In the records below, begin at the line that has "cyan pentagon: (283, 232)" and stop after the line that has "blue square: (37, 39) -> (71, 37), moved"; quote those lines verbatim and nothing more.

Recorded information —

━━━━━━━━━━━━━━━━━━━━

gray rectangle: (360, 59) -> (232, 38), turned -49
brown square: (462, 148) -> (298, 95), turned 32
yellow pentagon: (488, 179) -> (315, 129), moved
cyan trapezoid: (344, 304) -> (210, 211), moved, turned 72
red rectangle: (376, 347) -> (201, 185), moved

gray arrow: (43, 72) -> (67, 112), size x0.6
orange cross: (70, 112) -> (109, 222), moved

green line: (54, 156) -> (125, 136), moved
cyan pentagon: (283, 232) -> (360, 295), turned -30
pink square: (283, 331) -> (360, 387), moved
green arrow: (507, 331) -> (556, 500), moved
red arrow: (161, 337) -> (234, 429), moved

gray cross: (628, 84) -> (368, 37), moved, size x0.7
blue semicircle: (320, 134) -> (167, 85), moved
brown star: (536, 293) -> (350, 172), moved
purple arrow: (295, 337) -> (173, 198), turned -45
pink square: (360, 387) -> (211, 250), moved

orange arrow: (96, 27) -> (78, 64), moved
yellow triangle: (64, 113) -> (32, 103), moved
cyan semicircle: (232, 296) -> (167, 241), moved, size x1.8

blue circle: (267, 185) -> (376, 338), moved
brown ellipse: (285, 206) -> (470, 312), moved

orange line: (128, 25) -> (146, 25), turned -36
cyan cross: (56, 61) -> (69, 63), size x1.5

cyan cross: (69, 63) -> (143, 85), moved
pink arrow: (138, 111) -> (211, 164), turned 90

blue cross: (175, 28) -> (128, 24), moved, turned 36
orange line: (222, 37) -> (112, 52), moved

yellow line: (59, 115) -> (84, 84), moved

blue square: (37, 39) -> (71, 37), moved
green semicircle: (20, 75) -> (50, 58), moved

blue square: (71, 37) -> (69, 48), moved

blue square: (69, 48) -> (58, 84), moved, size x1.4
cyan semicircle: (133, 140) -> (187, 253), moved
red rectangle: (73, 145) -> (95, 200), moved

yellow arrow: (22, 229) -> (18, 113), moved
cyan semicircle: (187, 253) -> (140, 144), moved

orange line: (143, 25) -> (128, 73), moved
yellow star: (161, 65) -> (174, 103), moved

━━━━━━━━━━━━━━━━━━━━

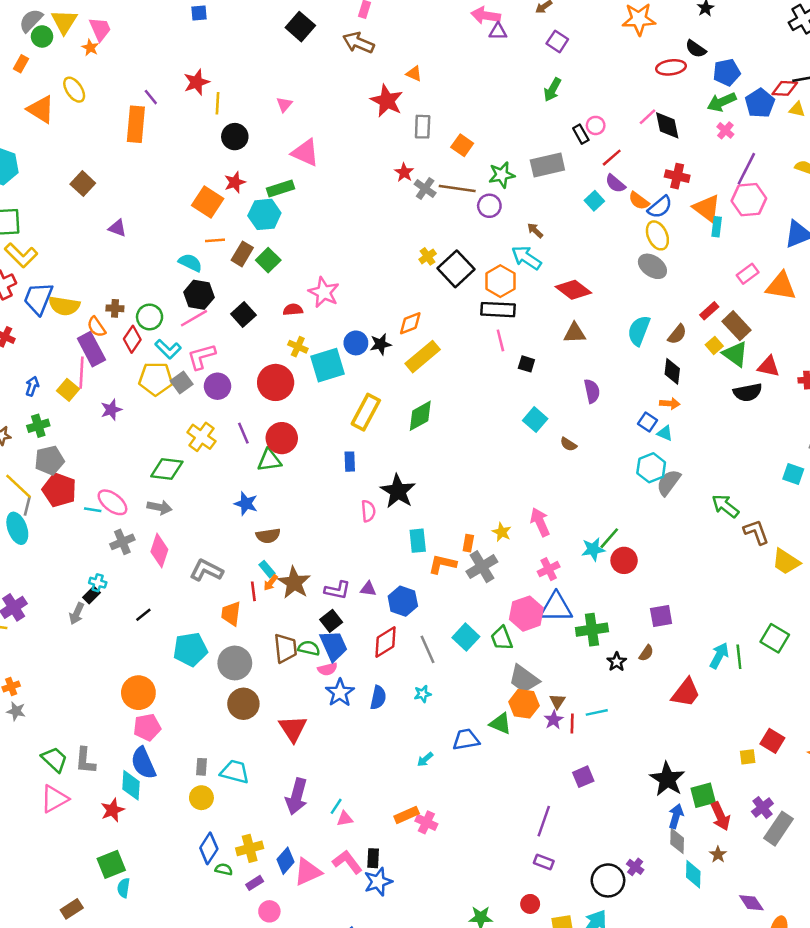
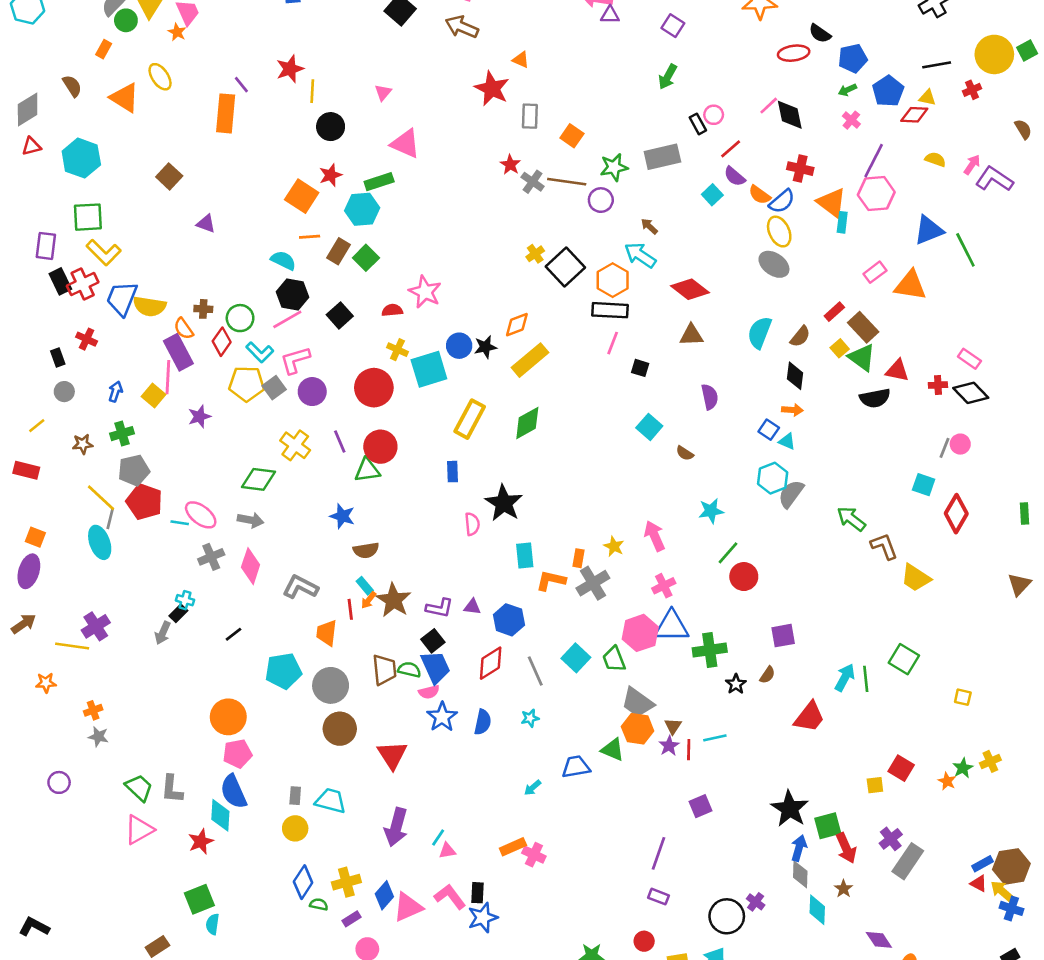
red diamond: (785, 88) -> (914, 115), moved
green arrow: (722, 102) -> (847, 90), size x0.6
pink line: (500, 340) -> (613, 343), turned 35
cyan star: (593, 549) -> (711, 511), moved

━━━━━━━━━━━━━━━━━━━━

Result for this task —
cyan pentagon: (283, 232) -> (360, 295), turned -30
pink square: (283, 331) -> (360, 387), moved
green arrow: (507, 331) -> (556, 500), moved
red arrow: (161, 337) -> (234, 429), moved

gray cross: (628, 84) -> (368, 37), moved, size x0.7
blue semicircle: (320, 134) -> (167, 85), moved
brown star: (536, 293) -> (350, 172), moved
purple arrow: (295, 337) -> (173, 198), turned -45
pink square: (360, 387) -> (211, 250), moved

orange arrow: (96, 27) -> (78, 64), moved
yellow triangle: (64, 113) -> (32, 103), moved
cyan semicircle: (232, 296) -> (167, 241), moved, size x1.8

blue circle: (267, 185) -> (376, 338), moved
brown ellipse: (285, 206) -> (470, 312), moved

orange line: (128, 25) -> (146, 25), turned -36
cyan cross: (56, 61) -> (69, 63), size x1.5

cyan cross: (69, 63) -> (143, 85), moved
pink arrow: (138, 111) -> (211, 164), turned 90

blue cross: (175, 28) -> (128, 24), moved, turned 36
orange line: (222, 37) -> (112, 52), moved

yellow line: (59, 115) -> (84, 84), moved

blue square: (37, 39) -> (71, 37), moved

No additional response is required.